# Problem to work on
Copy task, pictures excluded: set down exactly the lines from the one containing "(379, 292) = (284, 271): white" to the end of the data below.

# Data extracted from a collection
+ + + + + + +

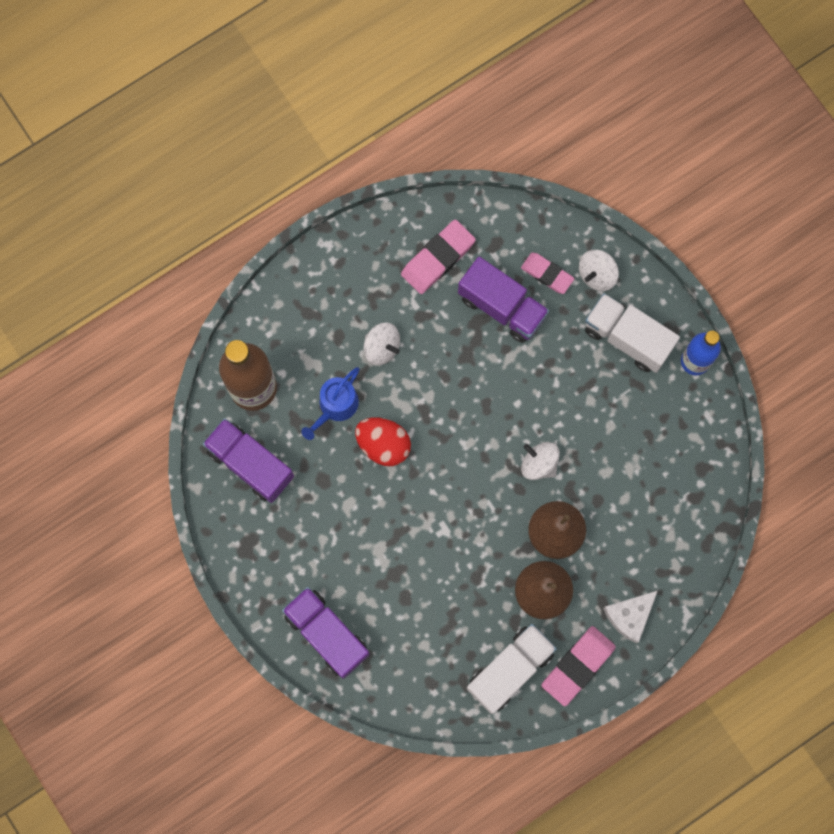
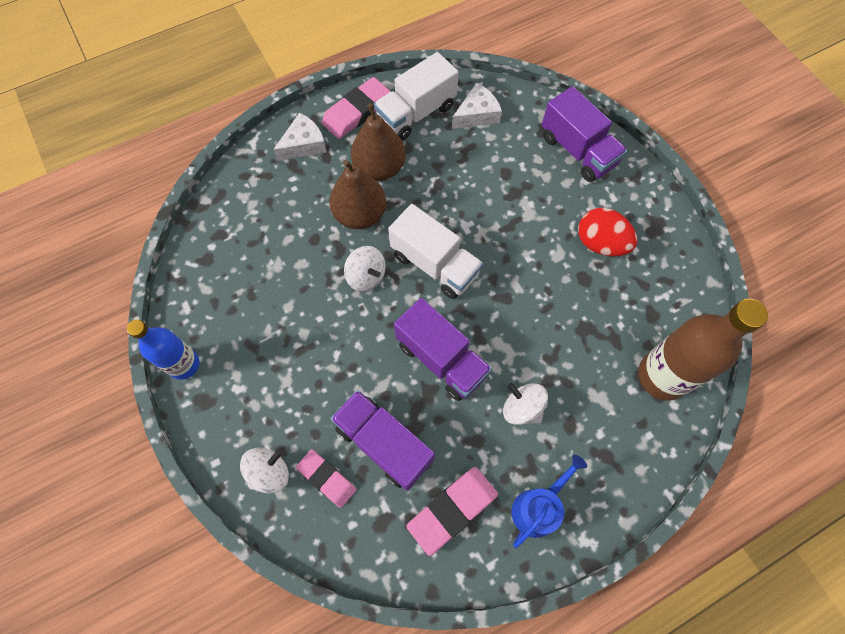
camera: 175 degrees left, 10 degrees down
(250, 464) = (659, 299): purple truck -> purple truck (441, 359)
(335, 406) = (573, 349): blue watering can -> blue watering can (538, 507)
(383, 445) = (522, 307): red egg -> red egg (600, 243)
(441, 674) = (477, 114): none -> white cheese
(627, 338) = (250, 395): white truck -> white truck (434, 264)

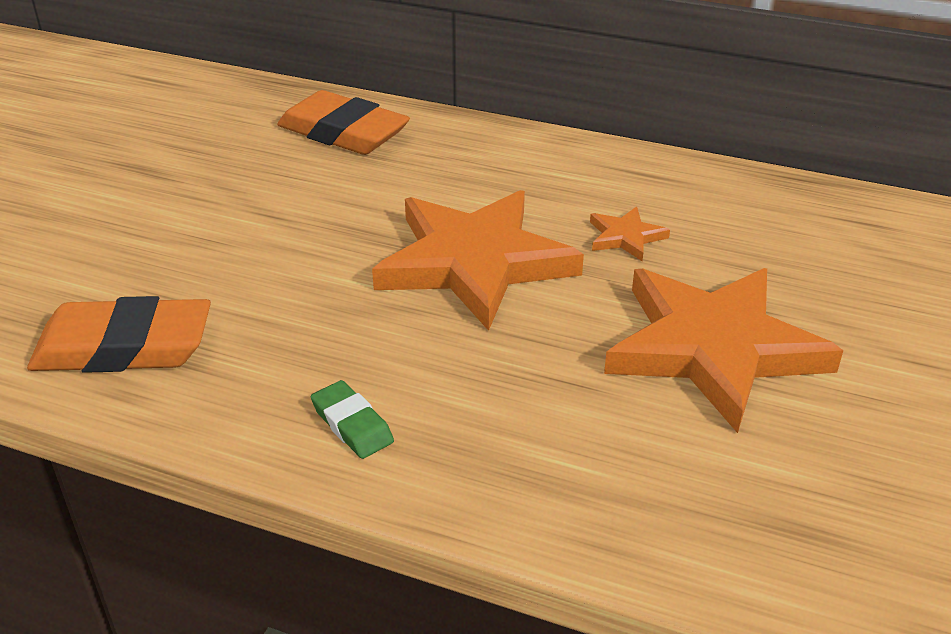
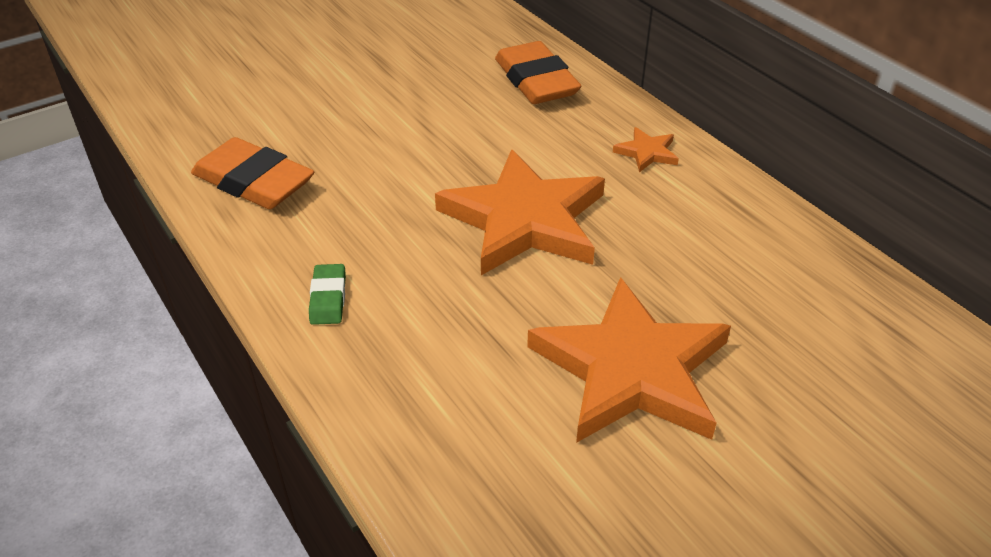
camera: 35 degrees right, 5 degrees up
(625, 237) = (661, 249): orange star -> orange star (647, 152)

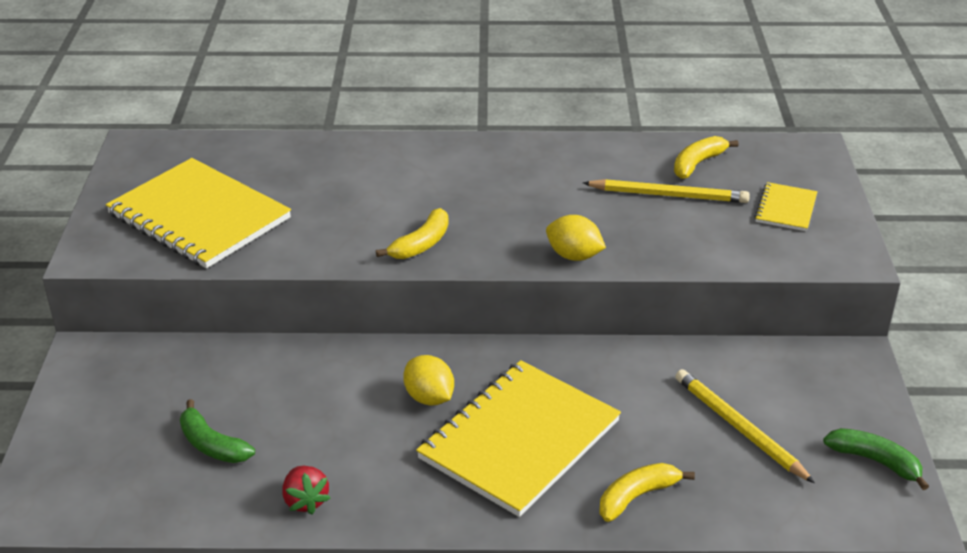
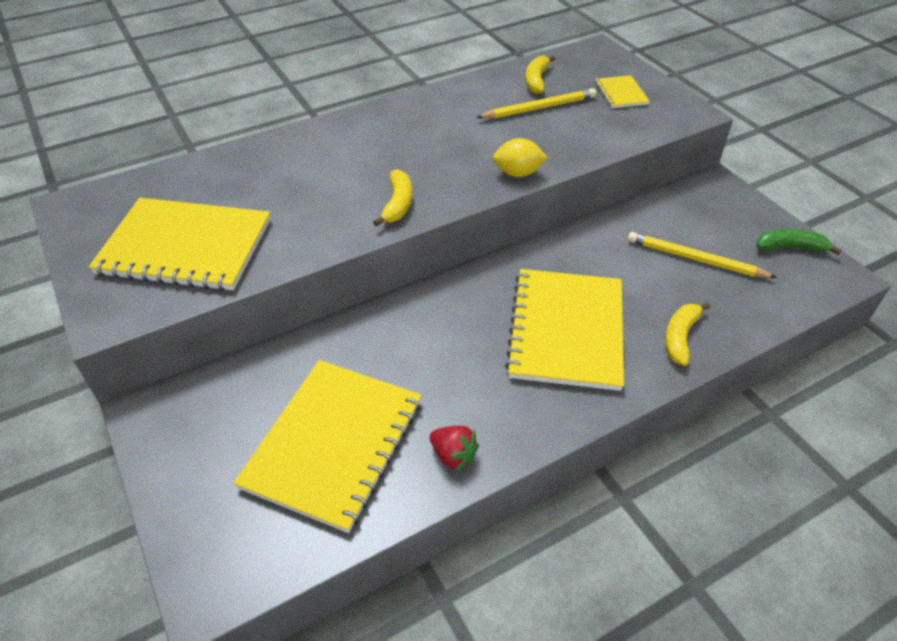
camera: 30 degrees left, 10 degrees up
(212, 444) = (333, 443): green banana -> yellow notebook
(429, 398) = (474, 326): yellow lemon -> none

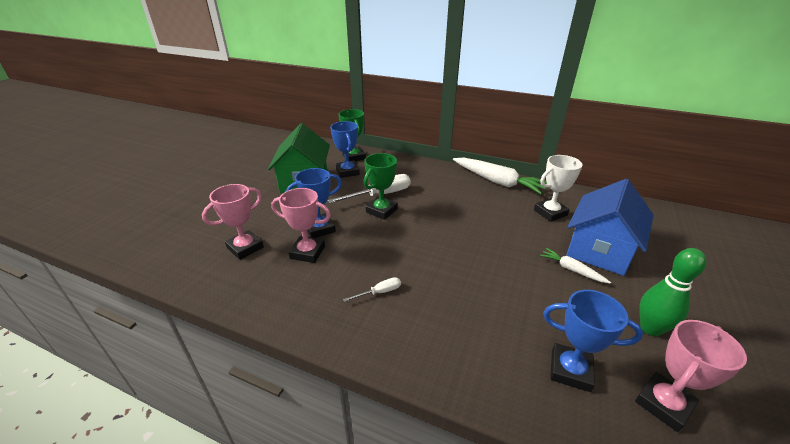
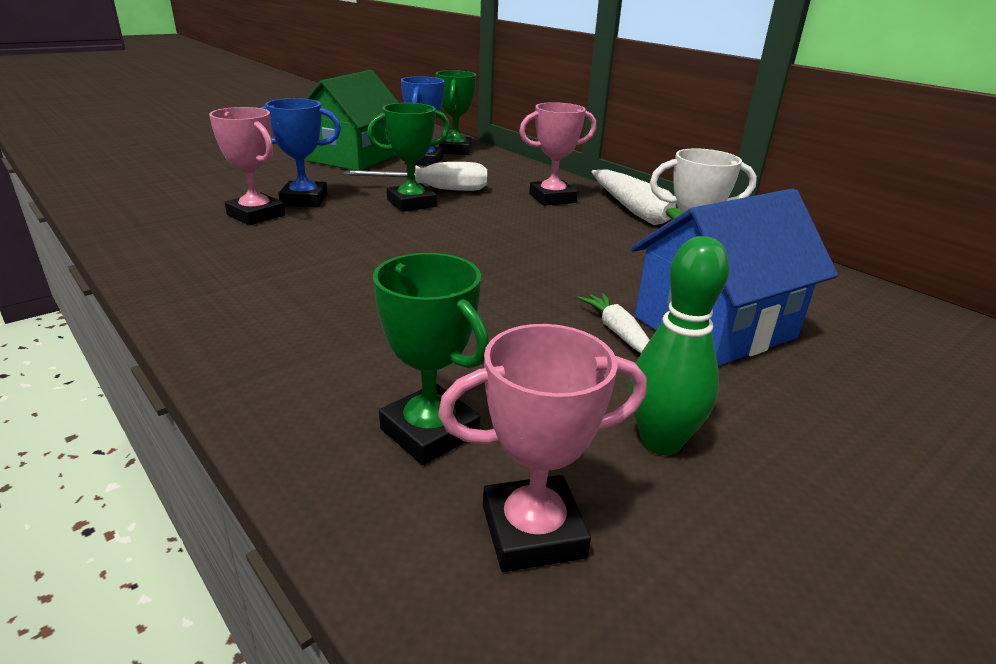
camera: 25 degrees right, 5 degrees down
(245, 248) = (194, 194): pink trophy -> pink trophy (552, 198)
(379, 292) = (284, 271): white screwdriver -> none
(570, 370) = (430, 431): blue trophy -> green trophy

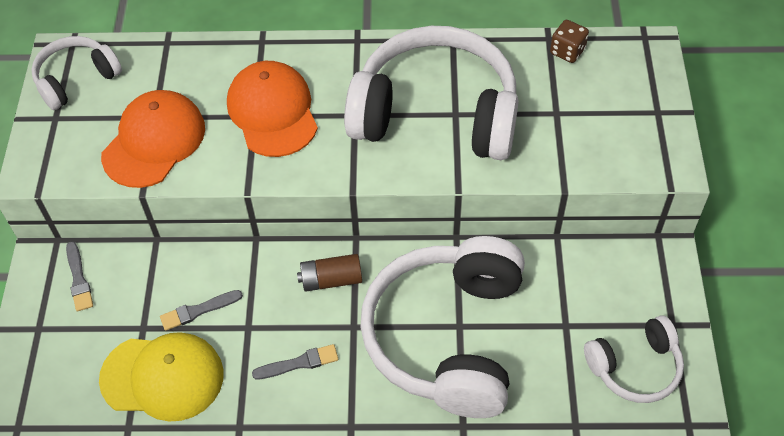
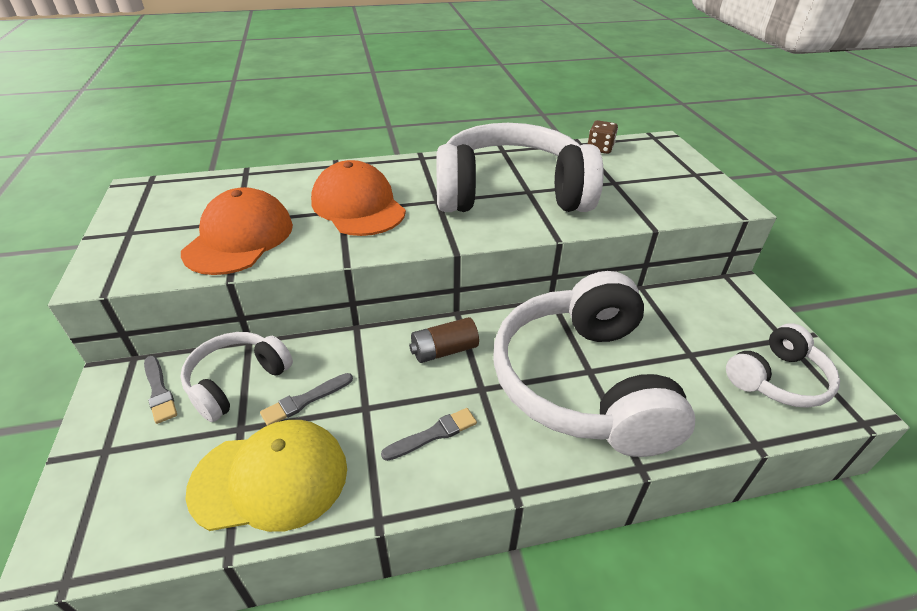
camera: 15 degrees left, 15 degrees down
(76, 79) = (153, 204): white headphones -> white headphones (237, 381)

+ + + + + + +

# Solution
(379, 292) = (284, 271): white screwdriver -> none
(570, 370) = (430, 431): blue trophy -> green trophy

camera: 15 degrees left, 15 degrees down
(76, 79) = (153, 204): white headphones -> white headphones (237, 381)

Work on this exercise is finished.